Task brief: From the records below, please repeat exactly the line that has "brown ring [419,310,462,348] -> none", the line that has "red ruler [542,194,573,231]", and every line between them, and nothing else.

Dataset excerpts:
^^^^^^^^^^^^^^^^

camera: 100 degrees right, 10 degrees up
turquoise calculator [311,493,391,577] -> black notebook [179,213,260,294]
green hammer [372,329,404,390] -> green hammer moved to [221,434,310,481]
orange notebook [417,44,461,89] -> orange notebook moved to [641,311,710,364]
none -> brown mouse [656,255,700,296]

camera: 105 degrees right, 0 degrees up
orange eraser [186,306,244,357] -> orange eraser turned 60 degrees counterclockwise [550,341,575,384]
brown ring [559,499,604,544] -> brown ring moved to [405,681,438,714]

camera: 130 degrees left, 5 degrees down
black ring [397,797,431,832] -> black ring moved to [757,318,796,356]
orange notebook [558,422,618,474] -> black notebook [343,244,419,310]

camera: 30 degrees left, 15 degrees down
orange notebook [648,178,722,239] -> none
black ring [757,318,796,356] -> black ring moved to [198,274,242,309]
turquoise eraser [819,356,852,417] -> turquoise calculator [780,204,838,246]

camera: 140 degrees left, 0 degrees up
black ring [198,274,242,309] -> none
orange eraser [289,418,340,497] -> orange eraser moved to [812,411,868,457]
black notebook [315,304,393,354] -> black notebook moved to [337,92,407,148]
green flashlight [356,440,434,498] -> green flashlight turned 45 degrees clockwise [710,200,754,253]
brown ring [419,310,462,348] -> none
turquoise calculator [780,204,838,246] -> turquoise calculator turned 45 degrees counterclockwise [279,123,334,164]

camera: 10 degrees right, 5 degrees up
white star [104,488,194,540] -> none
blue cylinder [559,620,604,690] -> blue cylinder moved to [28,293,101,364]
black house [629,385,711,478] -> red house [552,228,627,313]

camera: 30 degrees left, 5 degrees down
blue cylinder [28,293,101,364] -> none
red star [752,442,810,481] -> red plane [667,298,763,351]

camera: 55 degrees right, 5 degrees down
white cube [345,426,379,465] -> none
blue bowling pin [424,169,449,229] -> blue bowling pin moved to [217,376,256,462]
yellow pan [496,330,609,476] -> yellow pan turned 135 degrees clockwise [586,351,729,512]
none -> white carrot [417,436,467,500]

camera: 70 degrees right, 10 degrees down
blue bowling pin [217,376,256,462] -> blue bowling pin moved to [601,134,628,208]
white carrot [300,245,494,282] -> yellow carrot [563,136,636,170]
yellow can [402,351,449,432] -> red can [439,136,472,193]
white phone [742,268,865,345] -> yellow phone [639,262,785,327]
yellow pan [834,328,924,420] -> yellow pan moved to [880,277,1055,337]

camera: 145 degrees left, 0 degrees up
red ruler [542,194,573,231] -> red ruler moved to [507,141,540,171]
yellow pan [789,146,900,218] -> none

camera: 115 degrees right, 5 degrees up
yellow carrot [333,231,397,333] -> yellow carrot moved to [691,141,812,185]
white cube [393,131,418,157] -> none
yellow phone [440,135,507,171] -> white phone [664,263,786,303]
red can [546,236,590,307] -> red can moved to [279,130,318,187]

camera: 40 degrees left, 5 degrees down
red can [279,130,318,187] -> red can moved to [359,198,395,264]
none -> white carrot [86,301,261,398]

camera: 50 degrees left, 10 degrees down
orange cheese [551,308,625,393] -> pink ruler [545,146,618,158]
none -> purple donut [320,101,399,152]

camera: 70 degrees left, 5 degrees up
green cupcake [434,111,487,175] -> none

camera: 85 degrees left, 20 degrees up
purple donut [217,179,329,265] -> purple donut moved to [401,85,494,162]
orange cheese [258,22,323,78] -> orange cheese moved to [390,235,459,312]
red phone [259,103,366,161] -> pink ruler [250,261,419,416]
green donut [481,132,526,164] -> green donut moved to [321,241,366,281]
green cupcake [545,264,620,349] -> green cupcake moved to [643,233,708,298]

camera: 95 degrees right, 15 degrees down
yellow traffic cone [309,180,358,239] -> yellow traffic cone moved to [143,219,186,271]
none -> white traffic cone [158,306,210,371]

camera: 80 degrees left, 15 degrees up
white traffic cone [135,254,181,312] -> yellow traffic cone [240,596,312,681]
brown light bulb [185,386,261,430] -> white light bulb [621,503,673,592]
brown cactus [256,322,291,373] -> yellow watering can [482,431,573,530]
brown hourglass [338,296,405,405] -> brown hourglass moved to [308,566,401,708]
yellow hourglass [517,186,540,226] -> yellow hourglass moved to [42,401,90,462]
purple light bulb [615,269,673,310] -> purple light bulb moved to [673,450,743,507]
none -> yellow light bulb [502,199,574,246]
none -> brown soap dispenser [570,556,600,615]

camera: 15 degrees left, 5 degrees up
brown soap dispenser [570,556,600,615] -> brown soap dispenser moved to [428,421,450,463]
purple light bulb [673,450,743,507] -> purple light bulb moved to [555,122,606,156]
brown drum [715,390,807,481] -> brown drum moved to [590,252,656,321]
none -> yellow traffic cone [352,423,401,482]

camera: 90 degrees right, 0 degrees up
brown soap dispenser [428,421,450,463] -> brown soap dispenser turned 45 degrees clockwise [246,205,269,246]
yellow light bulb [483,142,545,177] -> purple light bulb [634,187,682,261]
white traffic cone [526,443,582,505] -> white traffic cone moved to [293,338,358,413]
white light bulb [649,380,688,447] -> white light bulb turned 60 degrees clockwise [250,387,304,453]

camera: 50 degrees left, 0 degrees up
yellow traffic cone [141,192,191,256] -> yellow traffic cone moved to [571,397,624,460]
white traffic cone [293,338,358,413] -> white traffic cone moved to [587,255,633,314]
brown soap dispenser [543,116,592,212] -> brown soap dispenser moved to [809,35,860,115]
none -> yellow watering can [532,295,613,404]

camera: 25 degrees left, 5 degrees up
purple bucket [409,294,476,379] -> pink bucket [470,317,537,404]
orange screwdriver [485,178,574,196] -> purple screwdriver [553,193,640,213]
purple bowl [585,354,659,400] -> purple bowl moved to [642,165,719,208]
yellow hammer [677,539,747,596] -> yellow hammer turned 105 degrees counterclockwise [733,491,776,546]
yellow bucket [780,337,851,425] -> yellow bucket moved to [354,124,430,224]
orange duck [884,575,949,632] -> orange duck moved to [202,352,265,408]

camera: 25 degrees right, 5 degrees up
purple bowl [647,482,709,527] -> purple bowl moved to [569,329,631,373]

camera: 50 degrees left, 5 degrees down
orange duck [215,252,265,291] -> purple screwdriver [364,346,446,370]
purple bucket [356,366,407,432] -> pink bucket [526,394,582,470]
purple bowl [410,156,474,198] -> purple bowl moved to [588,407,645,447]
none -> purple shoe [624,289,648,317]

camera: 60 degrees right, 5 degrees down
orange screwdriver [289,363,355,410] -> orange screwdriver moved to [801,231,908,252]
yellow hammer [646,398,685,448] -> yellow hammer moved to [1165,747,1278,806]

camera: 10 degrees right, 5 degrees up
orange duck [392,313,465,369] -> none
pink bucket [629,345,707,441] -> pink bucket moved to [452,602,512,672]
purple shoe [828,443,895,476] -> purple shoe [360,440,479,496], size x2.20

^^^^^^^^^^^^^^^^

Your response:
brown ring [419,310,462,348] -> none
turquoise calculator [780,204,838,246] -> turquoise calculator turned 45 degrees counterclockwise [279,123,334,164]

camera: 10 degrees right, 5 degrees up
white star [104,488,194,540] -> none
blue cylinder [559,620,604,690] -> blue cylinder moved to [28,293,101,364]
black house [629,385,711,478] -> red house [552,228,627,313]

camera: 30 degrees left, 5 degrees down
blue cylinder [28,293,101,364] -> none
red star [752,442,810,481] -> red plane [667,298,763,351]

camera: 55 degrees right, 5 degrees down
white cube [345,426,379,465] -> none
blue bowling pin [424,169,449,229] -> blue bowling pin moved to [217,376,256,462]
yellow pan [496,330,609,476] -> yellow pan turned 135 degrees clockwise [586,351,729,512]
none -> white carrot [417,436,467,500]

camera: 70 degrees right, 10 degrees down
blue bowling pin [217,376,256,462] -> blue bowling pin moved to [601,134,628,208]
white carrot [300,245,494,282] -> yellow carrot [563,136,636,170]
yellow can [402,351,449,432] -> red can [439,136,472,193]
white phone [742,268,865,345] -> yellow phone [639,262,785,327]
yellow pan [834,328,924,420] -> yellow pan moved to [880,277,1055,337]

camera: 145 degrees left, 0 degrees up
red ruler [542,194,573,231] -> red ruler moved to [507,141,540,171]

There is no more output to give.